*EXERCISE DIRECTIONS*:
All that should be output is the block of lines below from the line with "none -> DARK BROWN TOY PEAR [616, 283]" to the line with "none -> AQUA HARDCOVER [253, 301]", both included, exactly as written.

*DATA SUPPLIED*:

=== Begin Enclosure ===

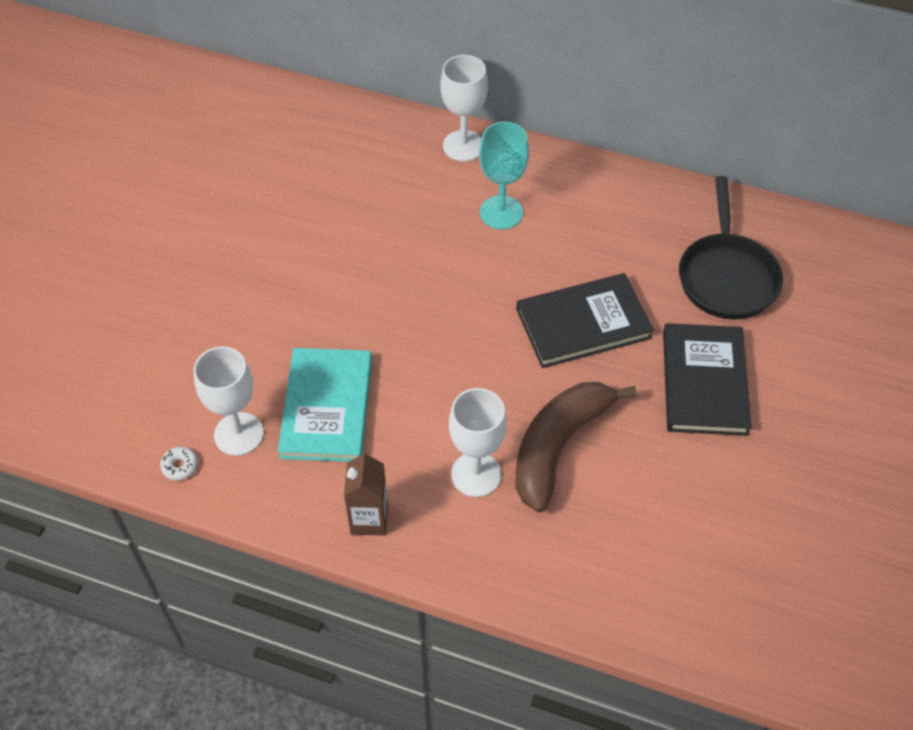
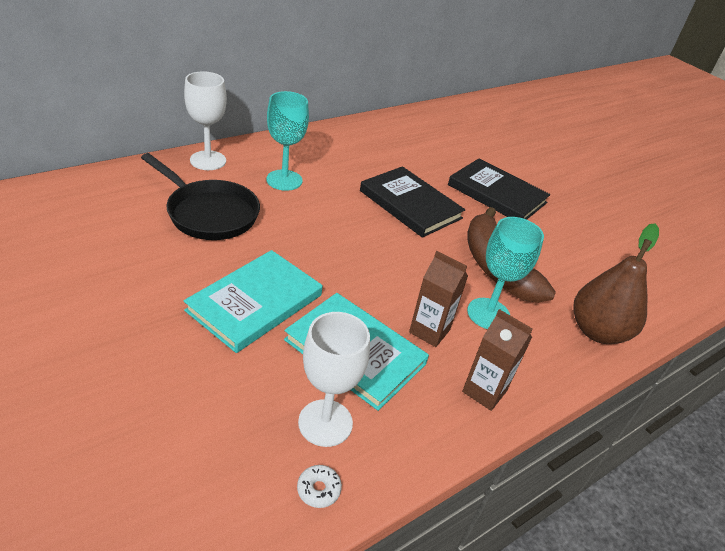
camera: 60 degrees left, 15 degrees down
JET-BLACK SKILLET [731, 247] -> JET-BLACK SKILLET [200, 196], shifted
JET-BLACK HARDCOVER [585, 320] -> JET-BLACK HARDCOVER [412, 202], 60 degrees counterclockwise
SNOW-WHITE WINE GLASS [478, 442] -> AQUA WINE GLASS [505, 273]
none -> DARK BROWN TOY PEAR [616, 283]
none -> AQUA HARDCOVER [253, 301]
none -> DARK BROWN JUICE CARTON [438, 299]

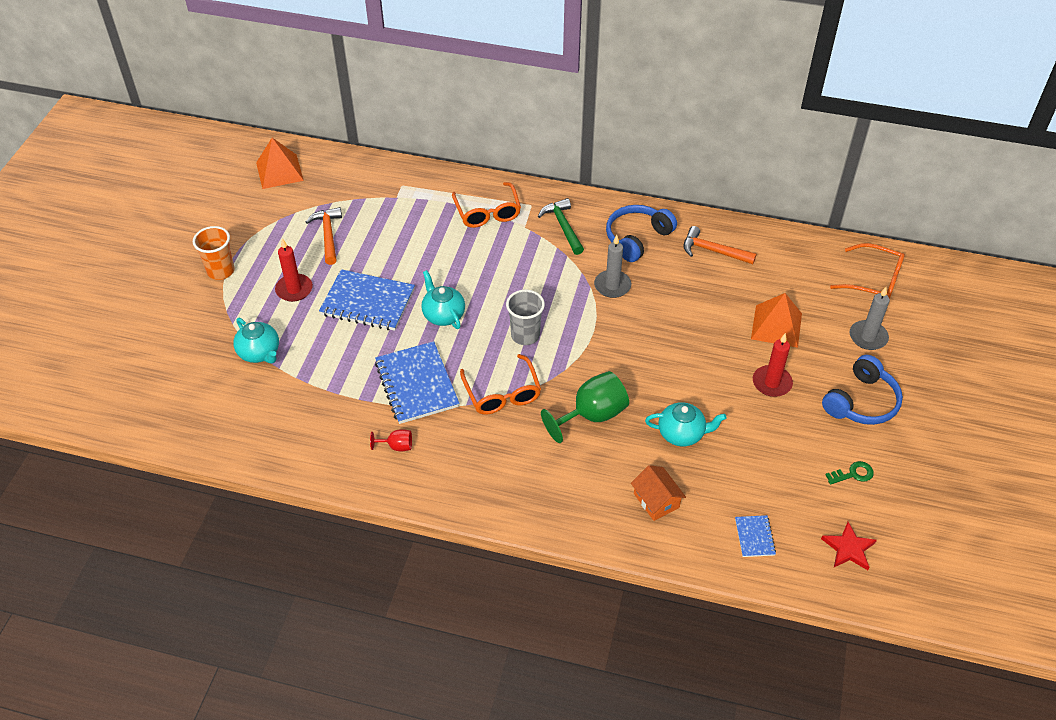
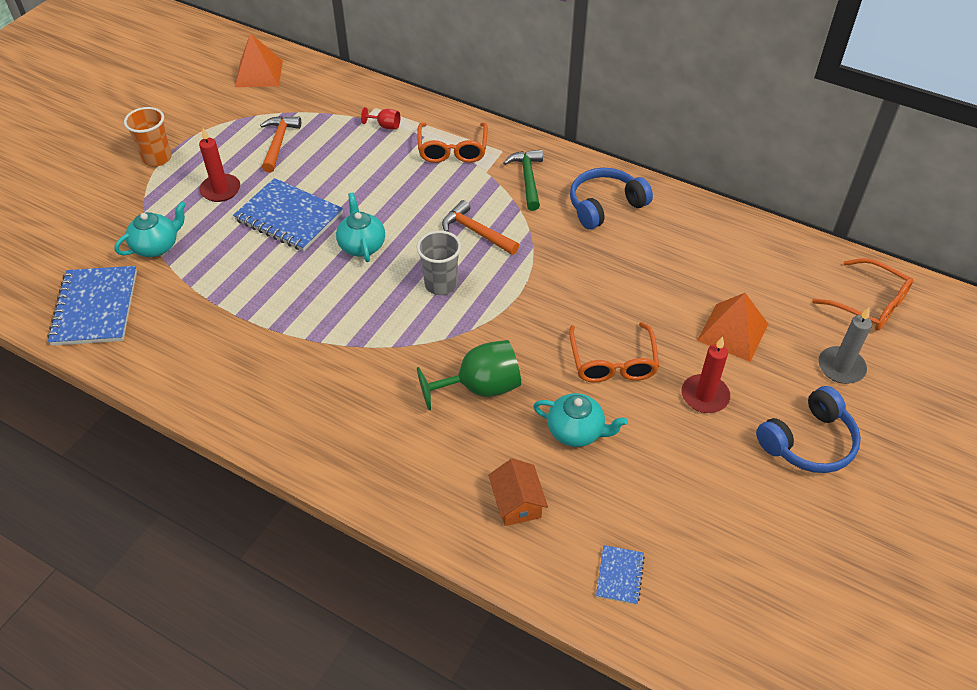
camera: 15 degrees right, 0 degrees up
ORANGE CLAW HAMMER [720, 245] -> ORANGE CLAW HAMMER [480, 227], shifted
GRAY WAX CANDLE [612, 266] -> none
AQUA TEAPOT [256, 340] -> AQUA TEAPOT [150, 229], 105 degrees counterclockwise
ROYAL BLUE NOTEPAD [417, 382] -> ROYAL BLUE NOTEPAD [92, 306], shifted
ORANGE GLASSES [500, 384] -> ORANGE GLASSES [614, 352], shifted
SCARLET WINE GLASS [391, 440] -> SCARLET WINE GLASS [380, 118], shifted
EMERALD LATCHKEY [849, 473] -> none
SCARLET STAR SHAPE [849, 546] -> none

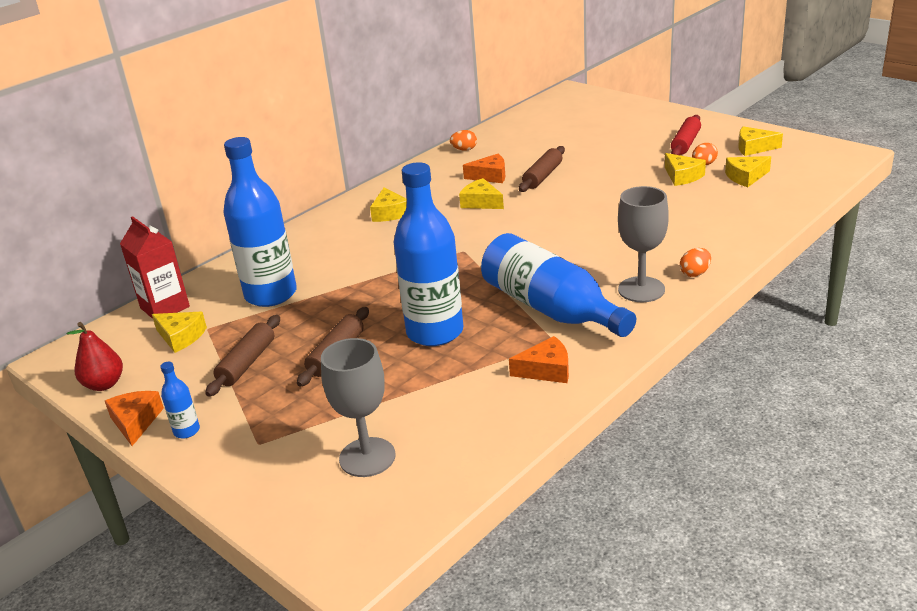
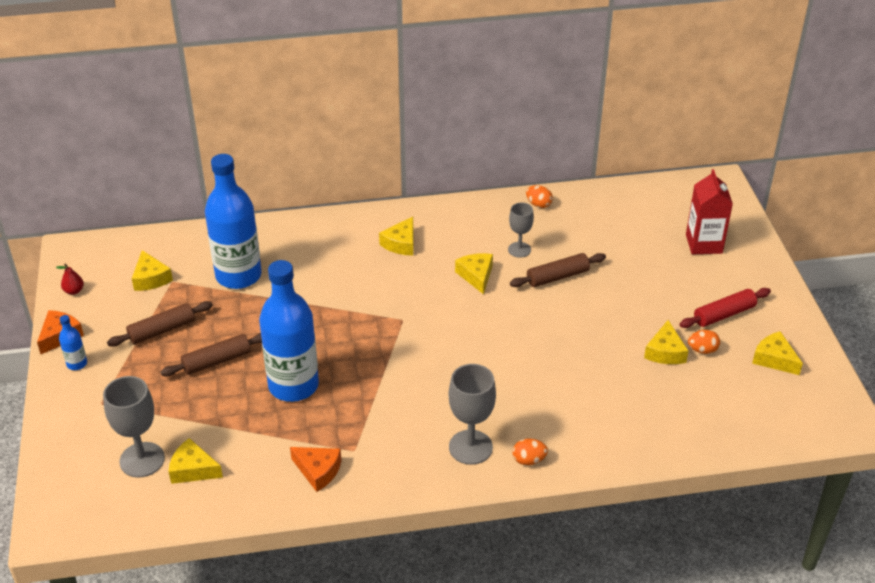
camera: 35 degrees right, 10 degrees up
ORANGE CHEESE WEDGE [484, 168] -> GRAY WINE GLASS [521, 230]
YELLOW CHEESE WEDGE [748, 171] -> YELLOW CHEESE WEDGE [196, 461], shifted
SCARLET JUICE CARTON [155, 267] -> SCARLET JUICE CARTON [709, 211], shifted
ROYAL BLUE BOTTLE [558, 285] -> none
SCARLET TOY PEAR [94, 356] -> SCARLET TOY PEAR [70, 279], x0.61

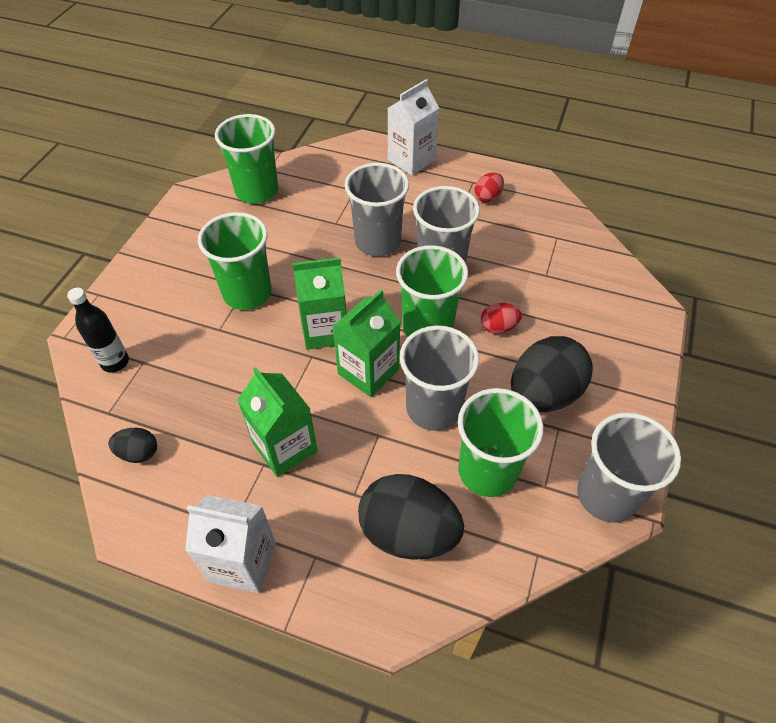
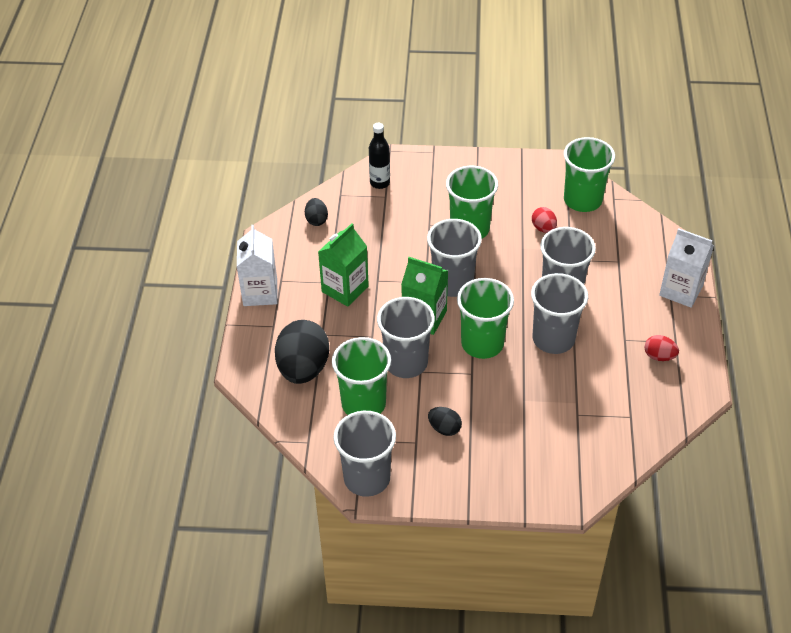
camera: 75 degrees right, 5 degrees down
EMERALD JUICE CARTON [319, 303] -> GRAY CUP [454, 258]
SCARLET EGG SHAPE [501, 318] -> SCARLET EGG SHAPE [544, 220], shifted
JET-BLACK EGG SHAPE [552, 374] -> JET-BLACK EGG SHAPE [445, 421], x0.48

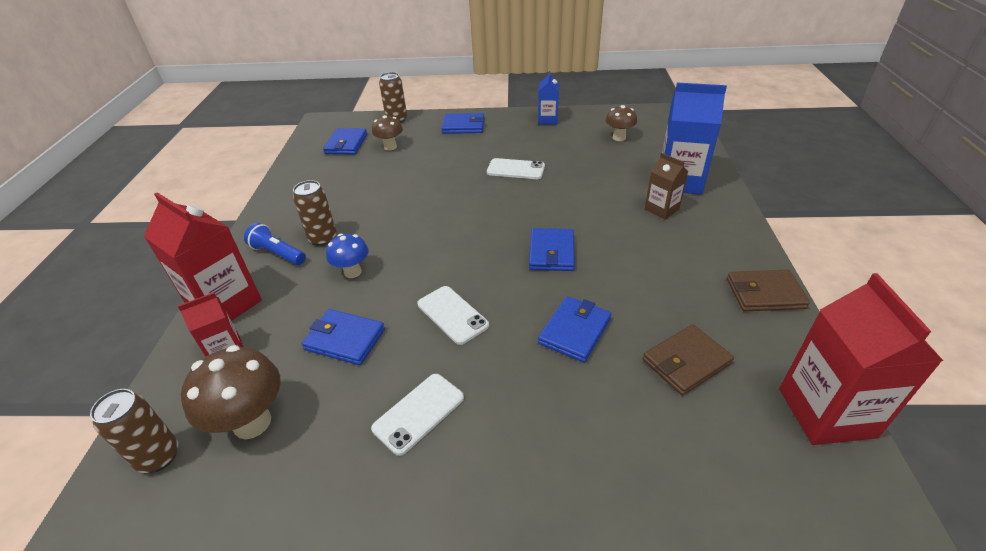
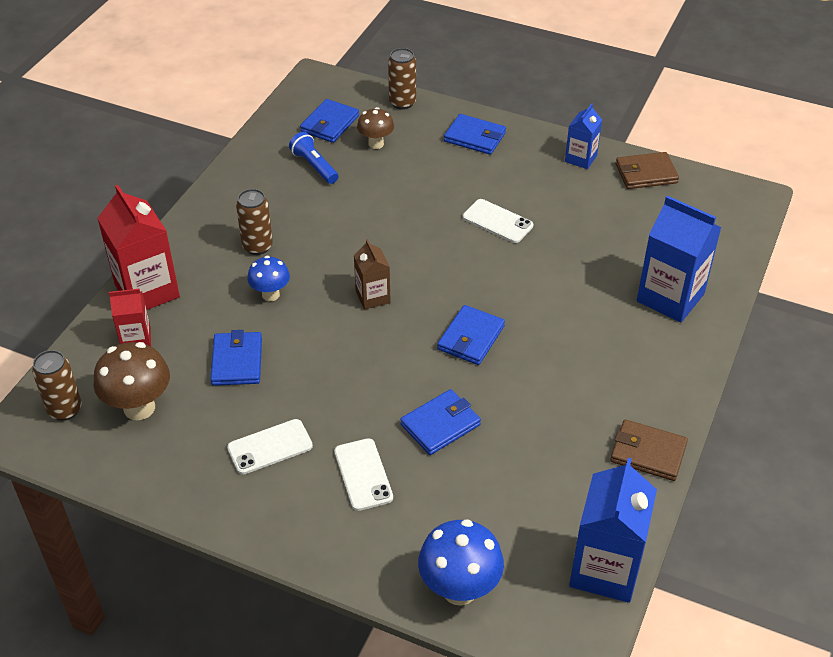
camera: 20 degrees right, 5 degrees up
DARK BROWN FUNGUS [621, 123] -> none
DARK BROWN JUICE CARTON [666, 186] -> DARK BROWN JUICE CARTON [372, 274], shifted
ROYAL BLUE POCKET TORCH [275, 244] -> ROYAL BLUE POCKET TORCH [314, 158], shifted
SCARLET JUICE CARTON [861, 359] -> ROYAL BLUE JUICE CARTON [613, 530]
SNOW-WHITE PHONE [453, 315] -> SNOW-WHITE PHONE [363, 474], shifted
ROYAL BLUE BILLFOLD [343, 337] -> ROYAL BLUE BILLFOLD [236, 358], 45 degrees clockwise
DARK BROWN BILLFOLD [688, 360] -> DARK BROWN BILLFOLD [647, 170], shifted
none -> ROYAL BLUE FUNGUS [461, 562]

=== End Enclosure ===

*RESPONSE TO THIS TASK*:
none -> DARK BROWN TOY PEAR [616, 283]
none -> AQUA HARDCOVER [253, 301]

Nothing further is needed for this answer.